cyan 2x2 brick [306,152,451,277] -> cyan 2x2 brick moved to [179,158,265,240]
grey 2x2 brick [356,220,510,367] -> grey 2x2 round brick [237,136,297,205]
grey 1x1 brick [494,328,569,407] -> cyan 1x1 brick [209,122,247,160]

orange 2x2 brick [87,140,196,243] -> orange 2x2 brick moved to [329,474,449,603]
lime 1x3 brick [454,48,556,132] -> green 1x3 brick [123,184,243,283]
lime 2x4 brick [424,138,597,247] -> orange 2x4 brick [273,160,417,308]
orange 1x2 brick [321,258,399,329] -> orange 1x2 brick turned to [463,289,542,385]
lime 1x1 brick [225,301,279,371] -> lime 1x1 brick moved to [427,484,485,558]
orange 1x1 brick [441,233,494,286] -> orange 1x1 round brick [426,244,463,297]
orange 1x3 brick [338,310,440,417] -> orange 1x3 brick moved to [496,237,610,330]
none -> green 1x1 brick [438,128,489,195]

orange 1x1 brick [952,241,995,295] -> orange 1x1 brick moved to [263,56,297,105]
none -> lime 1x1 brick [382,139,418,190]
------
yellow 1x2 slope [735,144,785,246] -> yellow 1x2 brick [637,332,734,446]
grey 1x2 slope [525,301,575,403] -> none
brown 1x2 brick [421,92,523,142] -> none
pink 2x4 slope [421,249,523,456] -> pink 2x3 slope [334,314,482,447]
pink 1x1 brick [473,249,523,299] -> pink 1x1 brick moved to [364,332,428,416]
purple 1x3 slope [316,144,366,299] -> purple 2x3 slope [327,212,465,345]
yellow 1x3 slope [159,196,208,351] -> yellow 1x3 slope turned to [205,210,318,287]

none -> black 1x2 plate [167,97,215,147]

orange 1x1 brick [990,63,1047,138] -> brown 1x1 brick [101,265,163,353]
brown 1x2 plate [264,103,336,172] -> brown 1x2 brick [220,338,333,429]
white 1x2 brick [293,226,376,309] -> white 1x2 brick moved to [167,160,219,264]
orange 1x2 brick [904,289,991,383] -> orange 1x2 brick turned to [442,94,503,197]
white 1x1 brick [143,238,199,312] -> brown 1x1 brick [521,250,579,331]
------
• [WHAT THE TASK ASKS]:
An exact, complete copy of the lines above from the one with "orange 2x2 brick [87,140,196,243]" through the one with "orange 1x1 brick [441,233,494,286]" is the whole answer.

• [ANSWER TO THIS PROBLEM]:
orange 2x2 brick [87,140,196,243] -> orange 2x2 brick moved to [329,474,449,603]
lime 1x3 brick [454,48,556,132] -> green 1x3 brick [123,184,243,283]
lime 2x4 brick [424,138,597,247] -> orange 2x4 brick [273,160,417,308]
orange 1x2 brick [321,258,399,329] -> orange 1x2 brick turned to [463,289,542,385]
lime 1x1 brick [225,301,279,371] -> lime 1x1 brick moved to [427,484,485,558]
orange 1x1 brick [441,233,494,286] -> orange 1x1 round brick [426,244,463,297]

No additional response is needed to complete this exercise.